▸ **Your instructions**
Keep only the lines of the records that contain the word "clef", and treat uppercase and lowercase letters as different.
── Stored rows ──
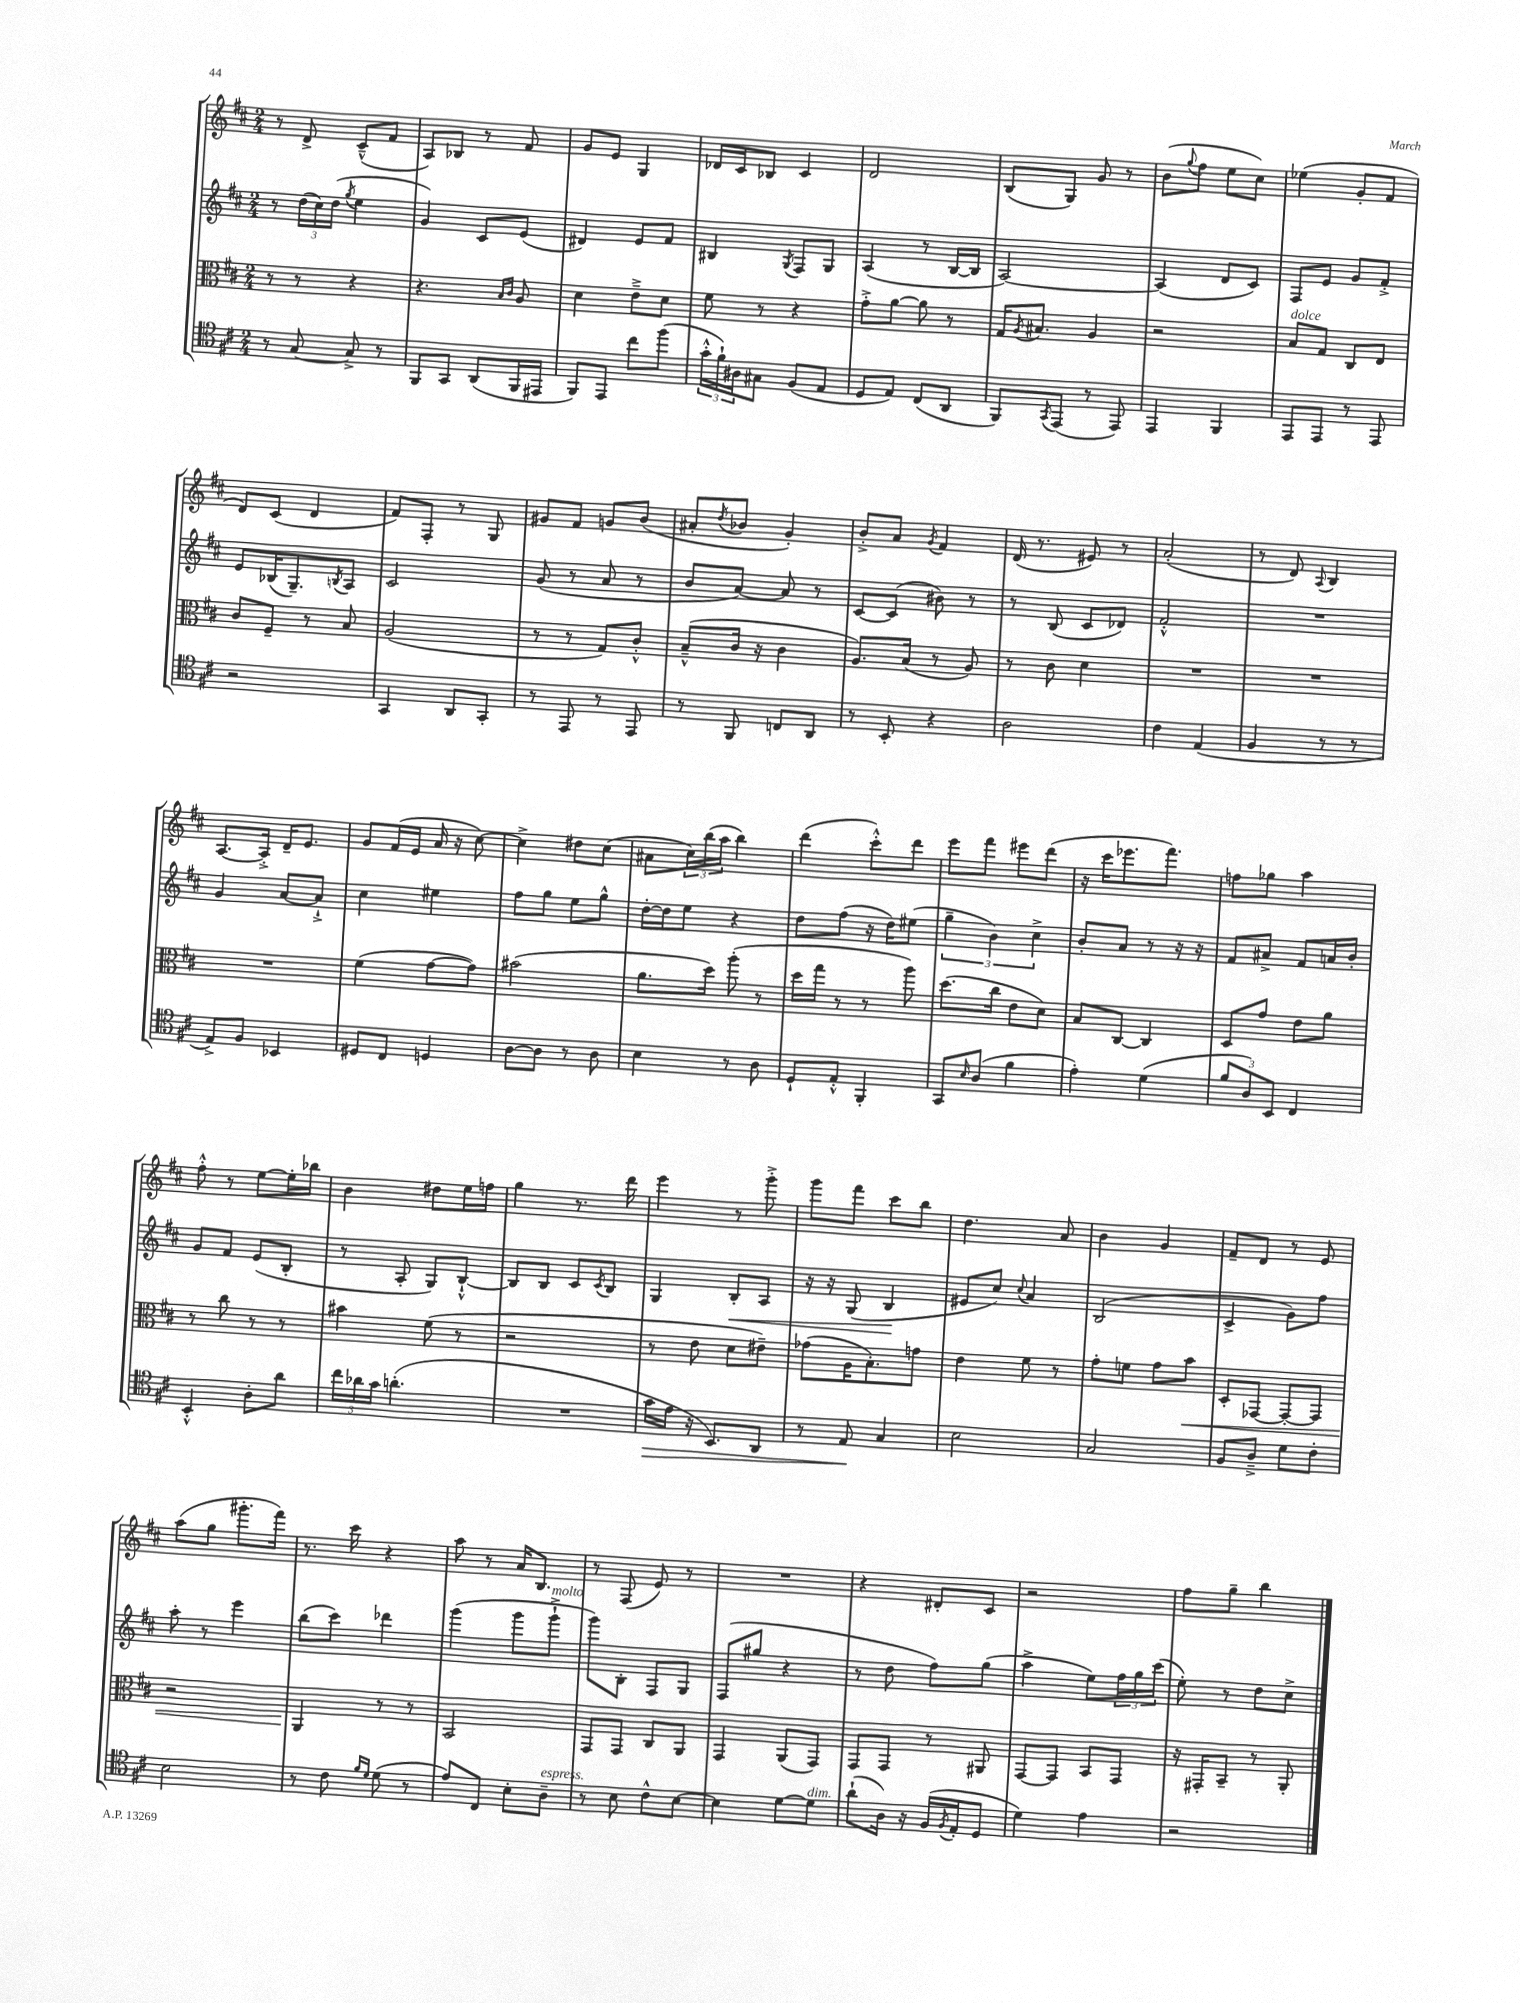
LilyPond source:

<<
\new StaffGroup <<
\new Staff = "s0" {
    \clef treble \key d \major \numericTimeSignature \time 2/4
    r8 d'8-> cis'8---^( fis'8 |
    a8) bes8 r8 fis'8 |
    g'8 e'8 g4 |
    des'16 cis'16 bes8 cis'4 |
    d'2 |
    b8( g8) g'8 r8 |
    b'8( \appoggiatura { g''8 } fis''8 e''8 cis''8) |
    ees''4( g'8-. fis'8 |
    d'8) cis'8( d'4 |
    fis'8) fis8-. r8 g8 |
    gis'8 fis'8 g'8 b'8( |
    ais'8-. \acciaccatura { d''8 } bes'8 g'4-.) |
    b'8-.-> a'8 \acciaccatura { g'8 } fis'4 |
    d'16( r8. eis'8) r8 |
    a'2-.( |
    r8 d'8) \appoggiatura { a8 } b4 |
    a8.~ a16-.-> d'16-- e'8. |
    g'8 fis'16( e'16 a'16 r16 cis''8~) |
    cis''4-> dis''8 cis''8( |
    ais'8 \tuplet 3/2 { cis''16) b''16( a''16 } b''4) |
    d'''4( cis'''8-.-^) d'''8 |
    e'''8 fis'''8 eis'''8 d'''8( |
    r16 cis'''16 ees'''8. fis'''8.) |
    f''8 ges''8 a''4 |
    fis''8-.-^ r8 e''8~ e''16-. bes''16 |
    b'4 dis''8 e''16 f''16 |
    g''4 r8. d'''16 |
    e'''4 r8 g'''8-.-> |
    g'''8 fis'''8 cis'''8 b''8 |
    d''4. a'8 |
    b'4 g'4 |
    fis'8-- d'8 r8 e'8 |
    a''8( g''8 gis'''8.-. fis'''16) |
    r8. cis'''16 r4 |
    a''8 r8 a'16 b8. |
    r8 fis8( e'8) r8 |
    R2 |
    r4 dis'8-. cis'8 |
    r2 |
    fis''8 g''8-- b''4 \bar "|." |
}
\new Staff = "s1" {
    \clef treble \key d \major \numericTimeSignature \time 2/4
    r8 \tuplet 3/2 { d''16( cis''16) d''16( } \acciaccatura { g''8 } e''4 |
    g'4) cis'8 e'8( |
    dis'4) e'8 fis'8 |
    bis4 \acciaccatura { g8 } fis8 g8 |
    a4( r8 b16~ b16 |
    a2~) |
    a4( d'8 cis'8) |
    fis8 e'8 g'8 fis'8-.-> |
    e'8 bes16( g8.--) \acciaccatura { b8 } a8 |
    cis'2 |
    g'8( r8 a'8 r8 |
    b'8 a'8~) a'8 r8 |
    cis'8~ cis'8( bis'8) r8 |
    r8 b8( cis'8 des'8) |
    fis'2-.-^ |
    R2 |
    g'4 a'8~ a'8-!-> |
    cis''4 eis''4 |
    fis''8 g''8 e''8 g''8-^ |
    d''16~-. d''16 e''8 r4 |
    d''8 fis''8( r16 d''16) eis''8( |
    \tuplet 3/2 { g''4-- b'4) cis''4-> } |
    b'8-. a'8 r8 r16 r16 |
    fis'8 ais'8-> fis'8 a'16 b'16-. |
    g'8 fis'8 e'8( b8-. |
    r8 a8-. g8) b8~-!-^ |
    b8 b8 cis'8 \acciaccatura { cis'8 } b8 |
    g4 b8-.\< a8 |
    r16 r16 g8( b4\! |
    eis'8 cis''8) \appoggiatura { cis''8 } a'4 |
    b2( |
    cis'4-> g'8) fis''8 |
    a''8-. r8 e'''4 |
    b''8( cis'''8) des'''4 |
    g'''4( g'''8 g'''8-!->^\markup { \italic "molto" } |
    g'''8) b8-. fis8 g8 |
    fis8( gis''8 r4 |
    r8 d''8 fis''8) g''8( |
    a''4-> e''8) \tuplet 3/2 { fis''16 g''16 cis'''16( } |
    e''8-.) r8 d''8 cis''8-> \bar "|." |
}
\new Staff = "s2" {
    \clef alto \key d \major \numericTimeSignature \time 2/4
    r8 r8 r4 |
    r4. \grace { b16 cis'16 } a8 |
    d'4 e'8---> d'8 |
    fis'8 r8 r4 |
    g'8-.-> a'8~ a'8 r8 |
    g16 \acciaccatura { a8 } bis8. a4 |
    r2 |
    b8^\markup { \italic "dolce" } g8 cis8 e8 |
    cis'8 fis8-- r8 b8 |
    a2( |
    r8 r8 g8) cis'8-.-^ |
    b8---^( cis'16 r16 cis'4 |
    a8.) b16( r8 a8) |
    r8 cis'8 d'4 |
    R2 |
    R2 |
    R2 |
    fis'4( g'8~ g'8) |
    bis'2( |
    a'8. d''16) a''8-.( r8 |
    d''16 g''16 r8 r8 a''8) |
    d''8.( cis''16 e'8 d'8) |
    b8 cis8~ cis4 |
    d8 g'8 e'8 a'8 |
    r8 cis''8 r8 r8 |
    bis'4 fis'8( r8 |
    r2 |
    r8 e'8 d'8 eis'8--) |
    ges'8( a16 b8.-.) g'8 |
    e'4 fis'8 r8 |
    g'8-. f'8 g'8 b'8\< |
    d8-. ges,8~ ges,8~-. ges,8 |
    r2 |
    a,4\! r8 r8 |
    b,2 |
    g,8 g,8 cis8 a,8 |
    g,4 a,8( g,8) |
    g,8 g,8 r8 ais,8 |
    g,8~ g,8 b,8 g,8 |
    r16 gis,16-. b,8-- r8 a,8-. \bar "|." |
}
\new Staff = "s3" {
    \clef tenor \key d \major \numericTimeSignature \time 2/4
    r8 g8~ g8-> r8 |
    fis,8 g,8 a,8( fis,16 eis,16 |
    fis,8) e,8 cis''8 fis''8( |
    \tuplet 3/2 { g'16-.-^ fis'16-!) ais16 } gis8 fis8( e8 |
    d8 e8) cis8( a,8 |
    fis,8) \acciaccatura { g,8 } e,8( r8 e,8) |
    e,4 fis,4 |
    e,8 e,8 r8 e,8 |
    r2 |
    g,4 a,8 g,8-. |
    r8 e,8 r8 e,8 |
    r8 fis,8 c8 a,8 |
    r8 b,8-. r4 |
    a2 |
    cis'4 e4( |
    fis4 r8 r8 |
    e8->) fis8 bes,4 |
    dis8 cis8 d4 |
    a8~ a8 r8 a8 |
    b4 r8 a8 |
    d8-! e8-.-^ fis,4-. |
    g,8 \grace { b16 } a8( fis'4 |
    e'4-.) d'4( |
    \tuplet 3/2 { fis'8 a8) b,8 } cis4 |
    b,4-.-^ a8-. a'8 |
    \tuplet 3/2 { cis''16 aes'16 g'16 } a'4.-.( |
    R2 |
    g'16\> e'16 r16 b,8.) a,8 |
    r8 e8\! g4 |
    b2 |
    g2 |
    fis8 a8---> d'8 cis'8-. |
    b2 |
    r8 cis'8 \grace { fis'16 d'16 } d'8( r8 |
    e'8) cis8 b8-. a8--^\markup { \italic "espress." } |
    r8 b8 cis'8-^ b8~ |
    b4 d'8~ d'8^\markup { \italic "dim." } |
    a'8-!( a16) r16 fis16( \acciaccatura { fis8 } e16-. d8 |
    d'4) e'4 |
    r2 \bar "|." |
}
>>
>>
\layout { \context { \Score \remove "Bar_number_engraver" } }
───
▸ **The reply**
    \clef treble \key d \major \numericTimeSignature \time 2/4
    \clef treble \key d \major \numericTimeSignature \time 2/4
    \clef alto \key d \major \numericTimeSignature \time 2/4
    \clef tenor \key d \major \numericTimeSignature \time 2/4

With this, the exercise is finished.